Brief >> Go through the entries below and work out how many lines include "down"; give only that number.

Image change detection data
= = =

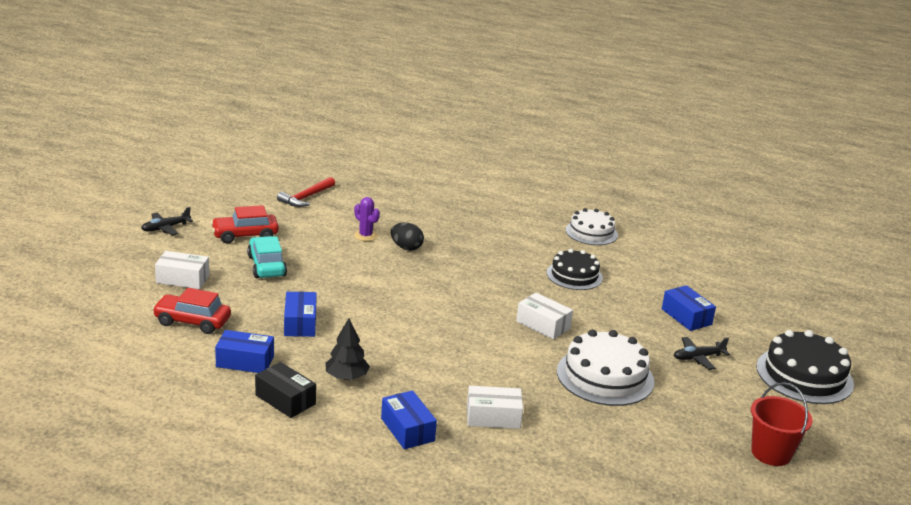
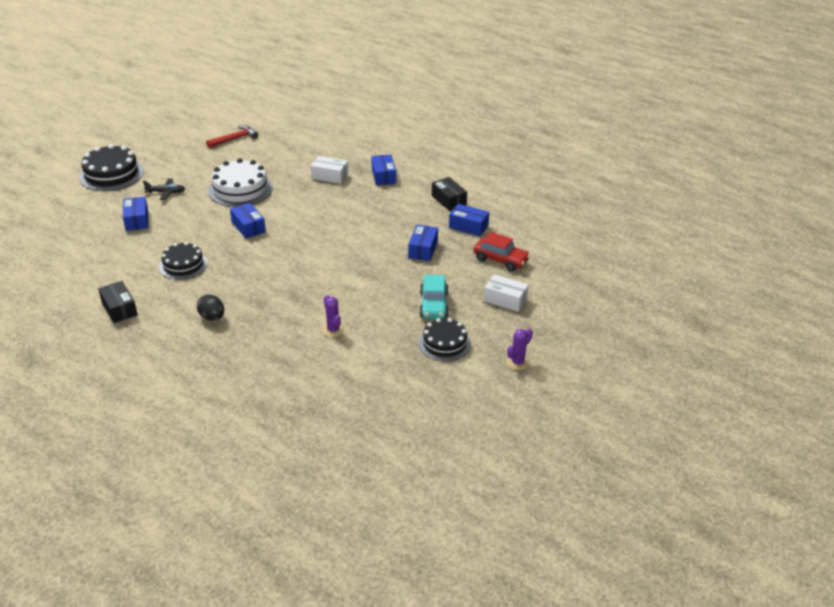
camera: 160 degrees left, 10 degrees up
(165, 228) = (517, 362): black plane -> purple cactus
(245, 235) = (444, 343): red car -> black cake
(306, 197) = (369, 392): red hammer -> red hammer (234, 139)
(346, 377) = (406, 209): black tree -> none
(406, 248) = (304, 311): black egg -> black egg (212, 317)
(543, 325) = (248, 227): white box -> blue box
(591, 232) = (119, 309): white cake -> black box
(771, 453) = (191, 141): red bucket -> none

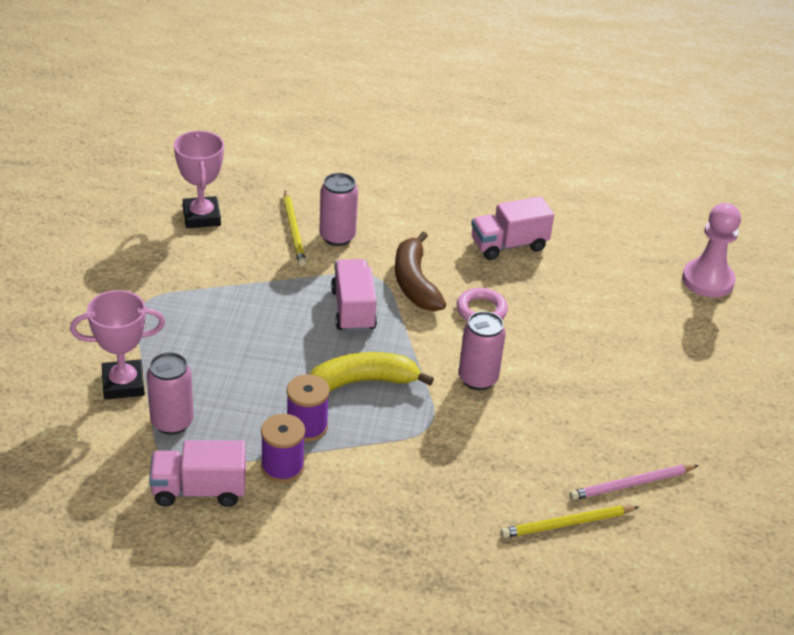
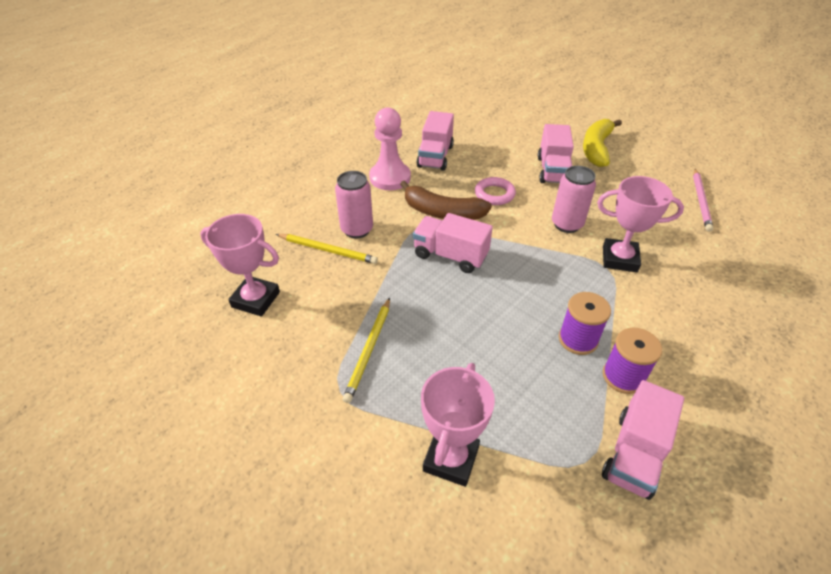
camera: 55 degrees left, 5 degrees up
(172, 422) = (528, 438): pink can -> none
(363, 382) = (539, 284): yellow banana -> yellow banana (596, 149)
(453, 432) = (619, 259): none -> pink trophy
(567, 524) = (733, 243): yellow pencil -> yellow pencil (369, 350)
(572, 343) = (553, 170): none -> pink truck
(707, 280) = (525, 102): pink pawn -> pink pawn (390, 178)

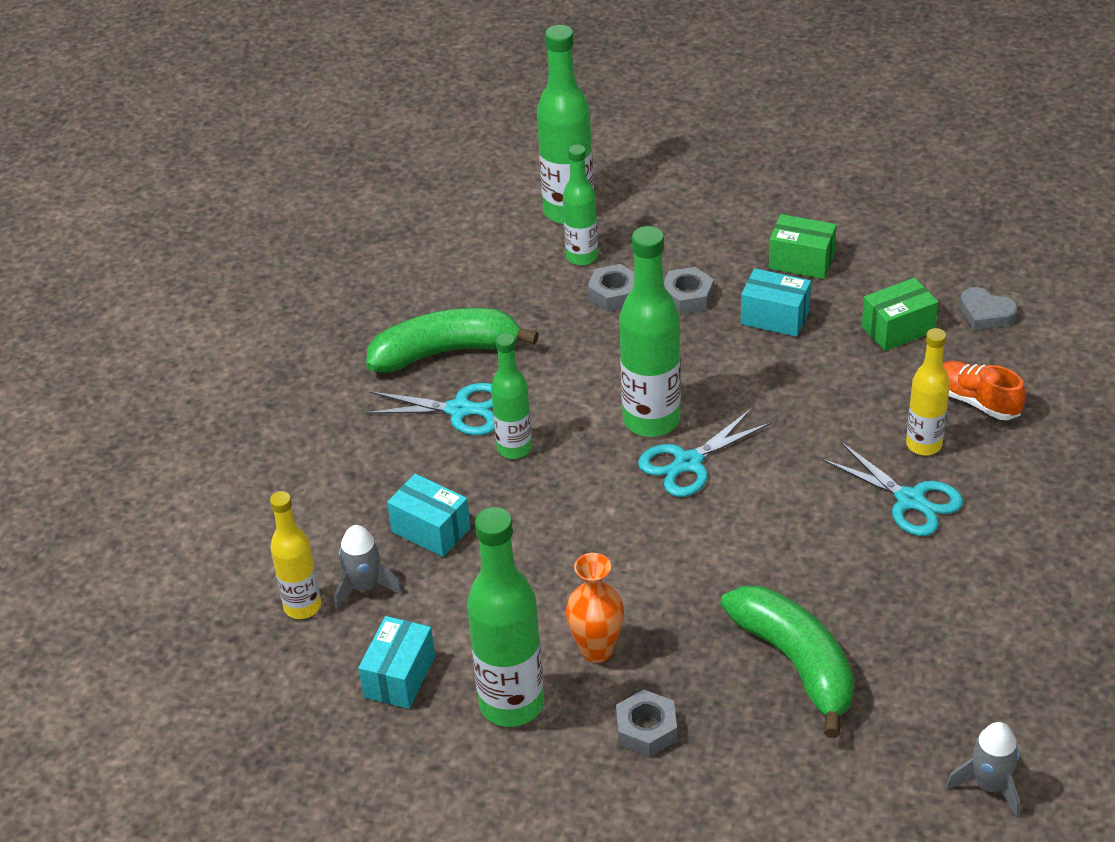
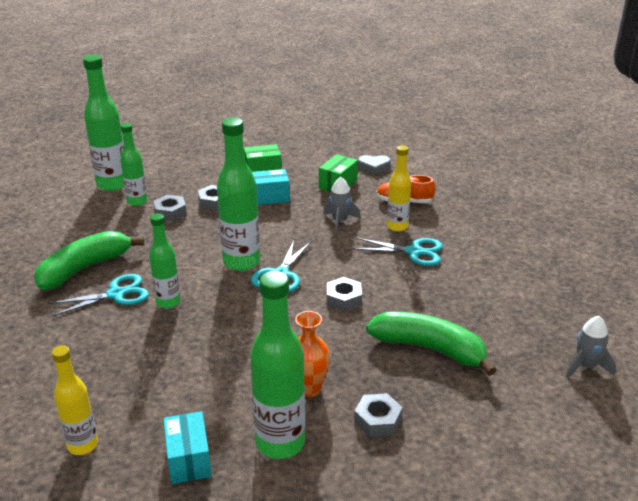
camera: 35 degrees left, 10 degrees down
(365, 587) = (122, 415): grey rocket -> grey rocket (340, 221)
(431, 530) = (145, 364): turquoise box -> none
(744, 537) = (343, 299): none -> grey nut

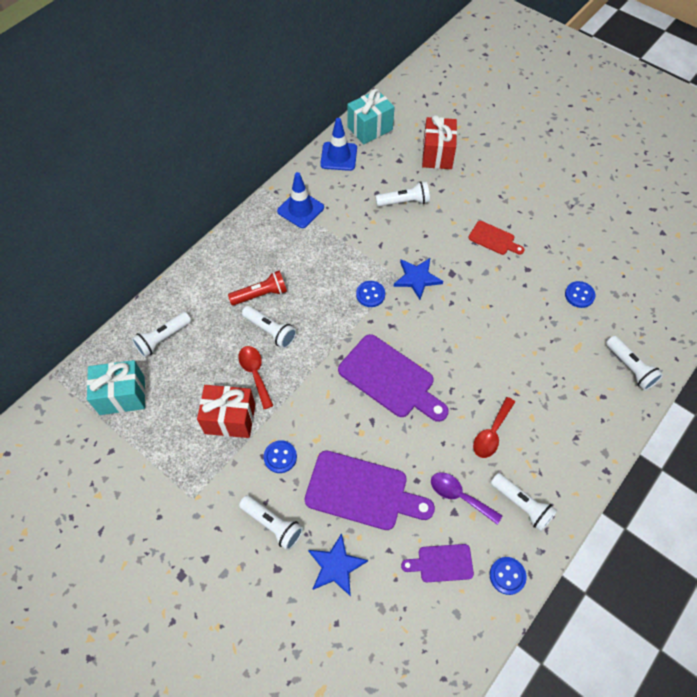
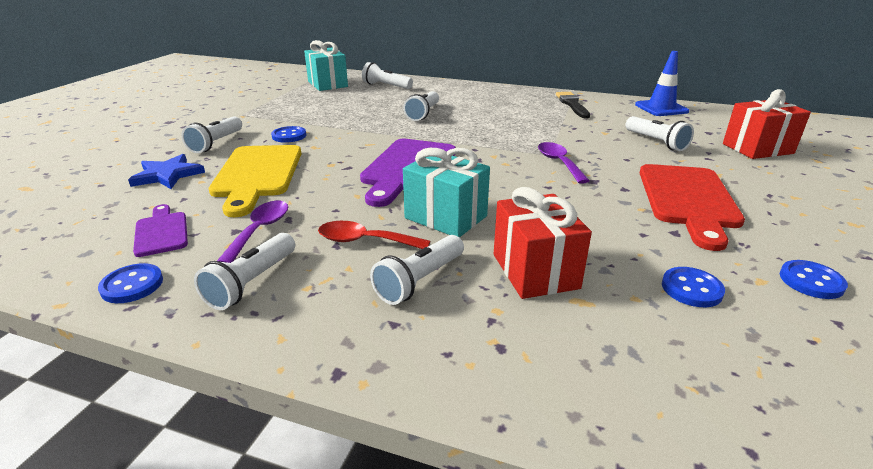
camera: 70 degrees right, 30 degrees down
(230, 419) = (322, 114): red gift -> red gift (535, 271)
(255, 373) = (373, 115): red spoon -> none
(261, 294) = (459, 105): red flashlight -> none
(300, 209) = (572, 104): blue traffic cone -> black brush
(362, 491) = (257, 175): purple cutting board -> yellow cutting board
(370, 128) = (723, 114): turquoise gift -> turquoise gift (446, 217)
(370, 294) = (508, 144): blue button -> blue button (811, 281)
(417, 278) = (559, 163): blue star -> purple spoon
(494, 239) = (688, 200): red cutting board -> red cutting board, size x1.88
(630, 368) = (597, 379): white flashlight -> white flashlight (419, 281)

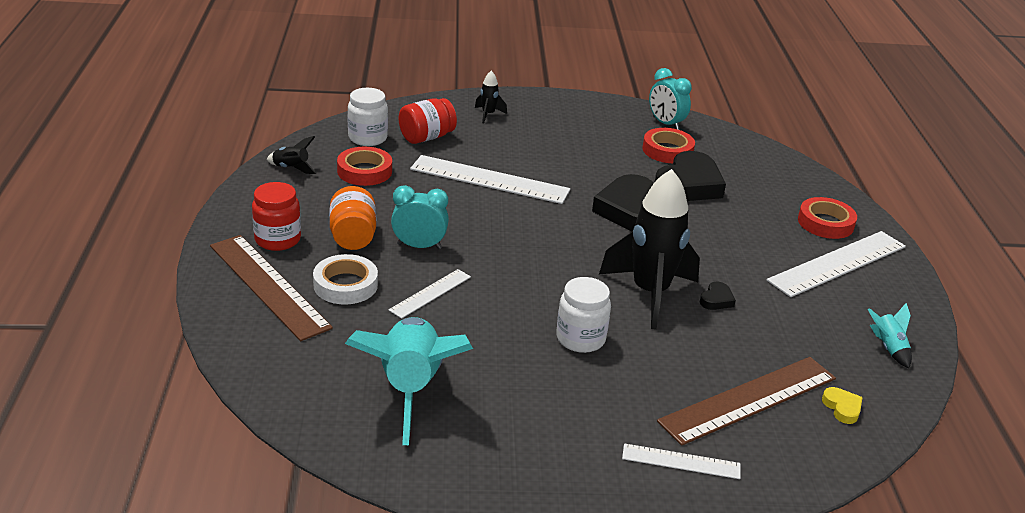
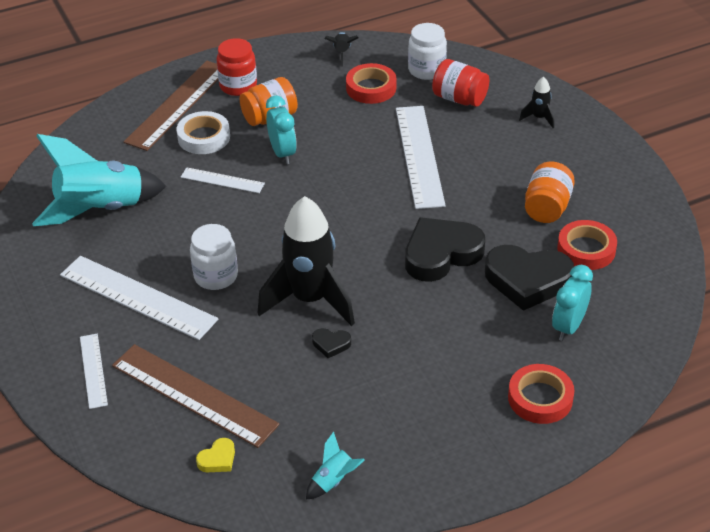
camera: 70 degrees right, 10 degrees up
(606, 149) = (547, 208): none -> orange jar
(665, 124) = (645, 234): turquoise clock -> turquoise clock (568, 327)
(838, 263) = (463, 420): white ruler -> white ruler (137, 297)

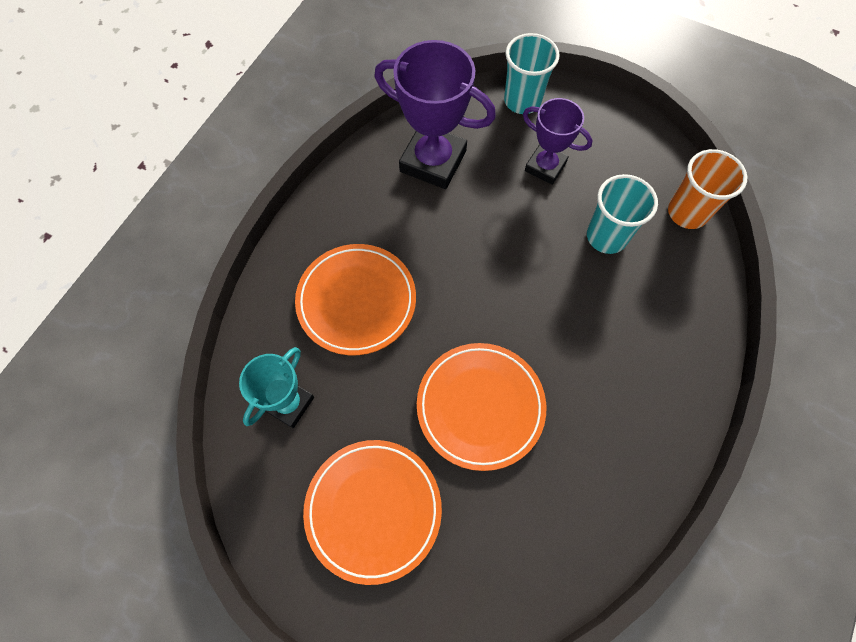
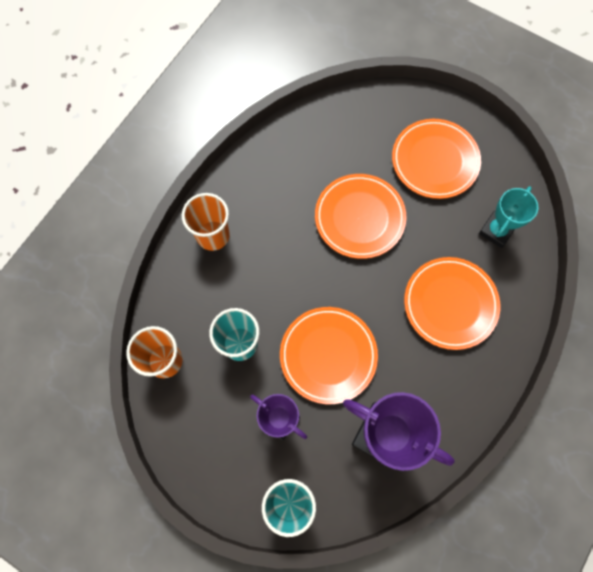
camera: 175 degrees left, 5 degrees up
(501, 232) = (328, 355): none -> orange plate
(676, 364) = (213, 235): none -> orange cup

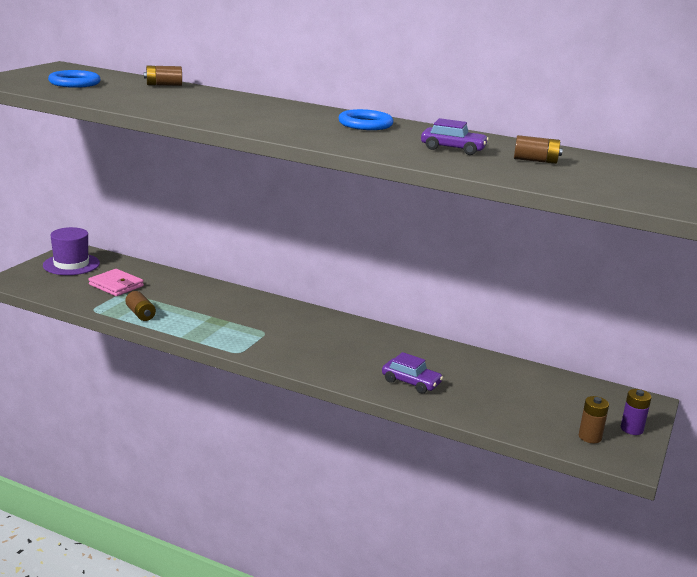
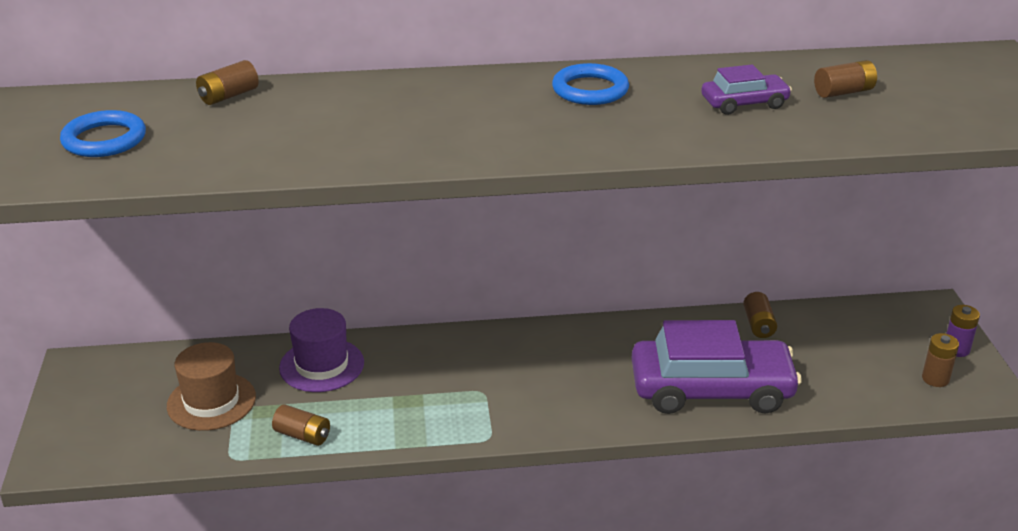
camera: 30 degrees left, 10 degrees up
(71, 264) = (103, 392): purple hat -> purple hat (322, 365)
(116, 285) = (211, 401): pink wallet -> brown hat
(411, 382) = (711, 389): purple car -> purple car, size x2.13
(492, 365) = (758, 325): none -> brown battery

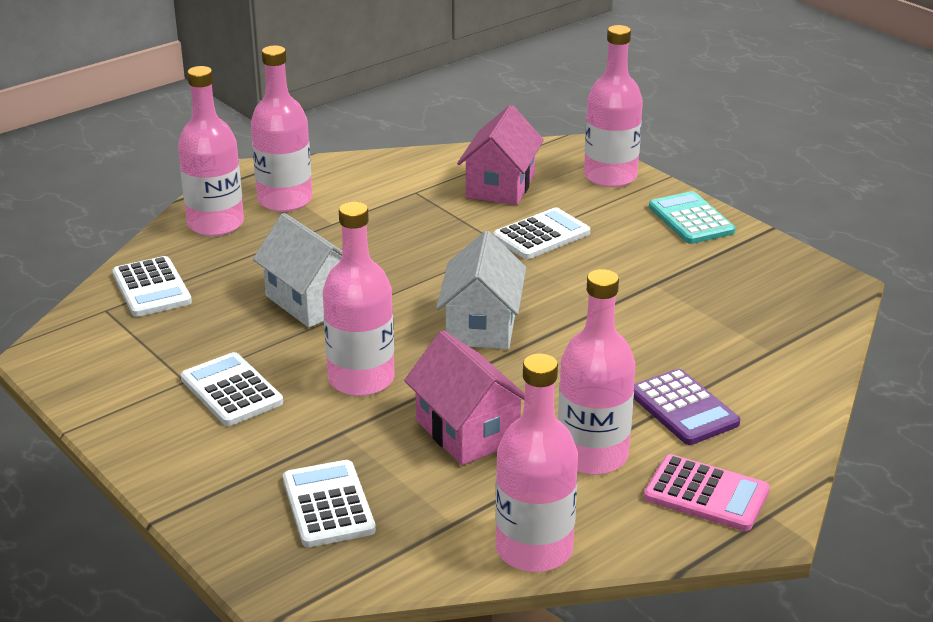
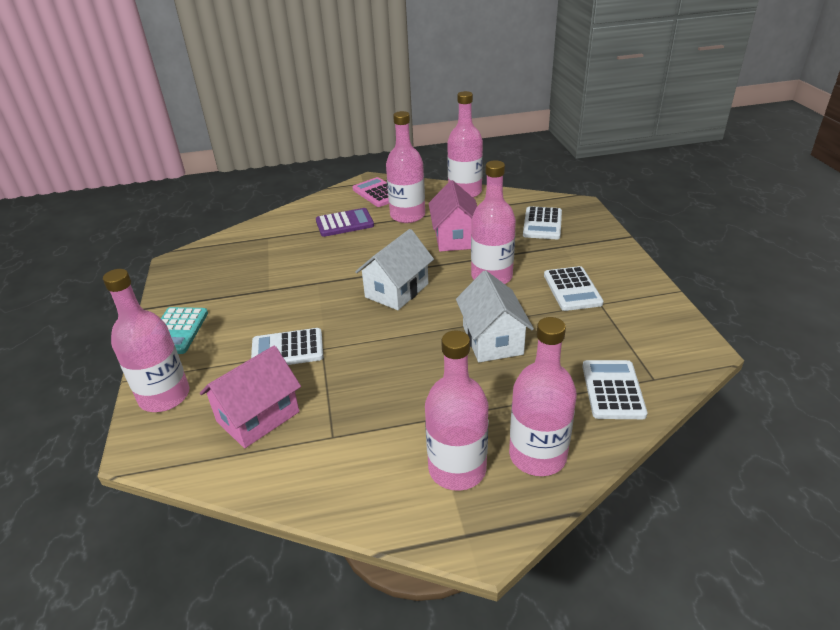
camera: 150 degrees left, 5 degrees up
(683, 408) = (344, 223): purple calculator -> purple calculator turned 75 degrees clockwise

= = =

Output of the task >> 2